Problem statement: Transcribe the entries below exactly, starting with the line that has "purple line: (171, 125)" and stopping after the line that has "yellow triangle: (68, 105)"; no pictures belong in the copy.

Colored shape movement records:
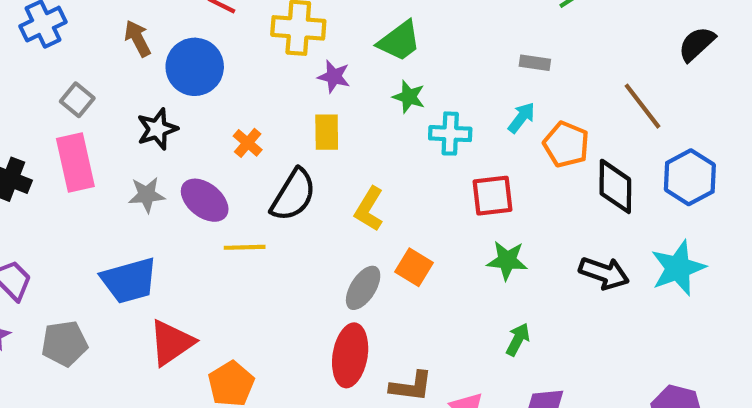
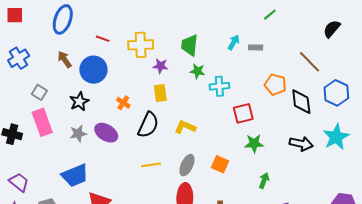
green trapezoid: (399, 41) -> (190, 45), turned 140
cyan arrow: (521, 118) -> (234, 42), moved
yellow L-shape: (369, 209) -> (185, 127), turned 90
yellow line: (245, 247) -> (151, 165), moved
orange square: (414, 267) -> (220, 164), moved

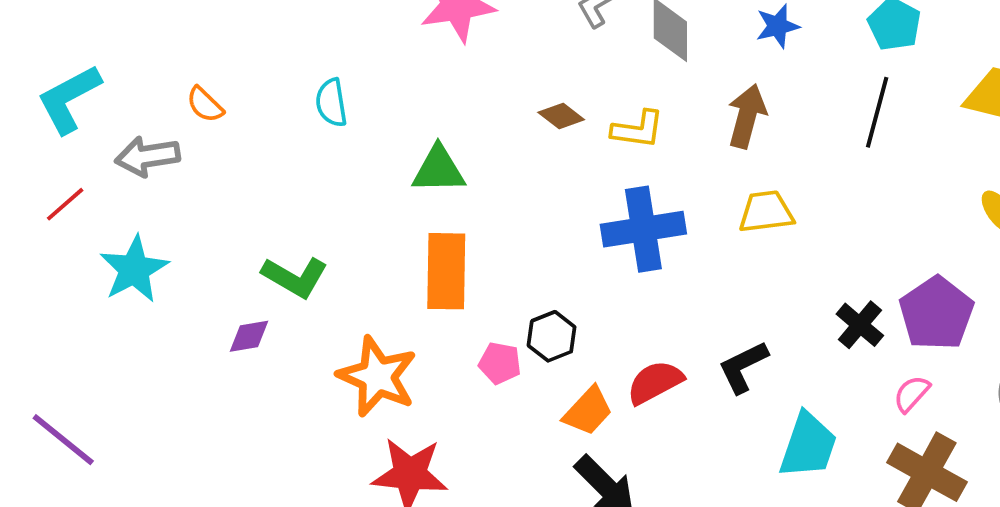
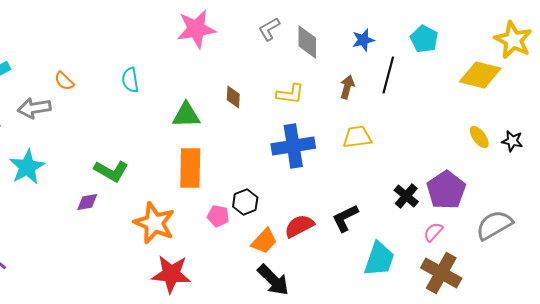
black line: (877, 112) -> (388, 75), moved
brown diamond: (561, 116) -> (233, 97), moved, turned 55
brown arrow: (747, 116) -> (347, 87), size x0.7

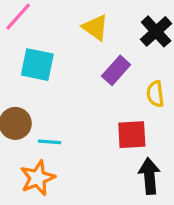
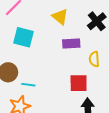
purple rectangle: (116, 70) -> (71, 44), turned 42

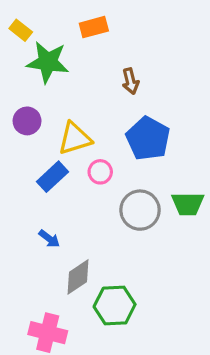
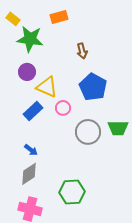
purple circle: (27, 121) -> (27, 72), moved
yellow triangle: (75, 138) -> (47, 87), turned 40
gray diamond: (78, 277) -> (29, 174), moved

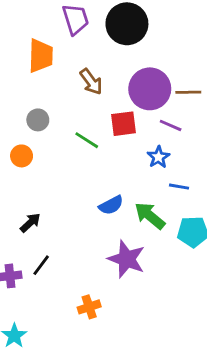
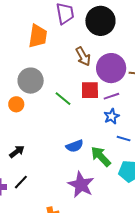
brown arrow: (91, 82) -> (83, 56), moved
gray circle: (38, 120) -> (31, 81), size x1.6
purple line: (171, 125) -> (111, 96), moved, turned -49

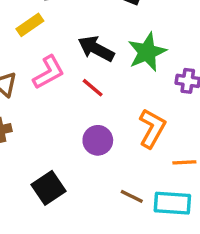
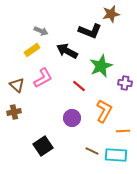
black arrow: (96, 49) -> (67, 51), moved
red line: (93, 88) -> (79, 86), moved

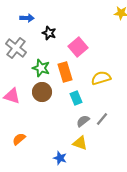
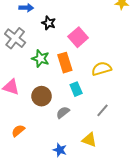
brown circle: (42, 92) -> (42, 96), moved
gray semicircle: (83, 121) -> (63, 112), moved
yellow triangle: (80, 143) -> (89, 140), moved

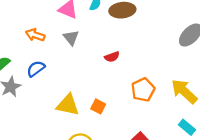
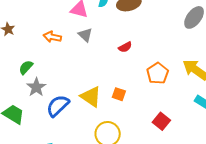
blue semicircle: (36, 69) -> (58, 106), moved, size x1.4
yellow triangle: (68, 105) -> (91, 97), turned 30

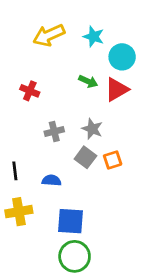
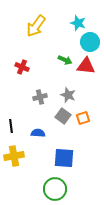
yellow arrow: (49, 35) -> (36, 26), turned -30
cyan star: (94, 37) -> (78, 23), moved
red triangle: (117, 89) -> (86, 66), turned 36
blue square: (70, 221) -> (64, 158), moved

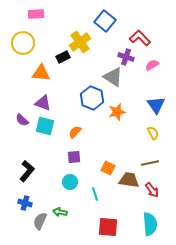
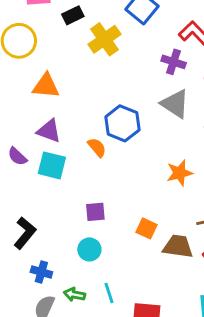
black rectangle: (63, 57) -> (73, 15), moved
gray triangle: (113, 77) -> (175, 104), moved
orange star: (117, 112) -> (180, 173), moved
orange semicircle: (75, 132) -> (97, 147), moved, turned 96
cyan line: (95, 194) -> (109, 293), moved
blue cross: (25, 203) -> (41, 272), moved

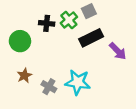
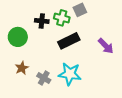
green cross: (69, 20) -> (62, 18), turned -35
black rectangle: (91, 38) -> (69, 41), moved

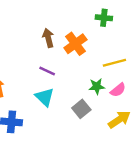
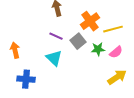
orange cross: (75, 44) -> (90, 21), moved
gray square: (81, 109) -> (78, 41), moved

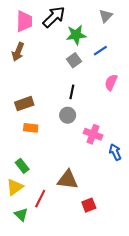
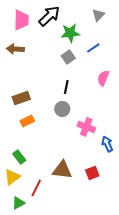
brown arrow: (18, 52) -> (15, 49), turned 72
orange rectangle: (31, 128) -> (27, 121), turned -32
red square: (89, 205) -> (92, 173), moved
green triangle: (21, 215) -> (18, 203), turned 48

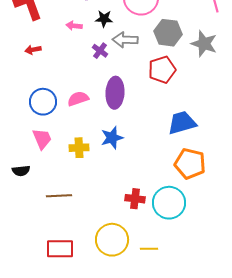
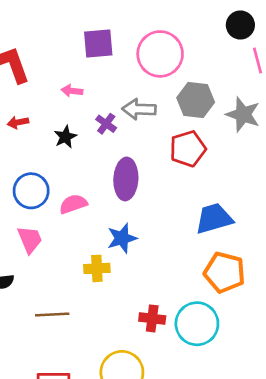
black star: (104, 19) -> (65, 137), moved, turned -30
pink semicircle: (78, 99) -> (73, 204), moved
yellow cross: (79, 148) -> (97, 268), moved

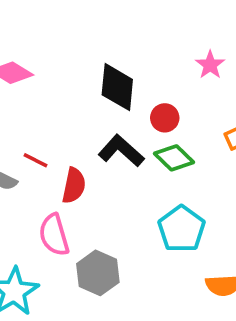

Response to this task:
purple line: (171, 125) -> (111, 96), moved, turned -49

black arrow: (96, 49) -> (67, 51), moved
red line: (93, 88) -> (79, 86), moved

brown circle: (42, 92) -> (42, 96), moved
gray semicircle: (83, 121) -> (63, 112), moved
yellow triangle: (80, 143) -> (89, 140), moved

blue semicircle: (36, 69) -> (58, 106), moved, size x1.4
yellow triangle: (68, 105) -> (91, 97), turned 30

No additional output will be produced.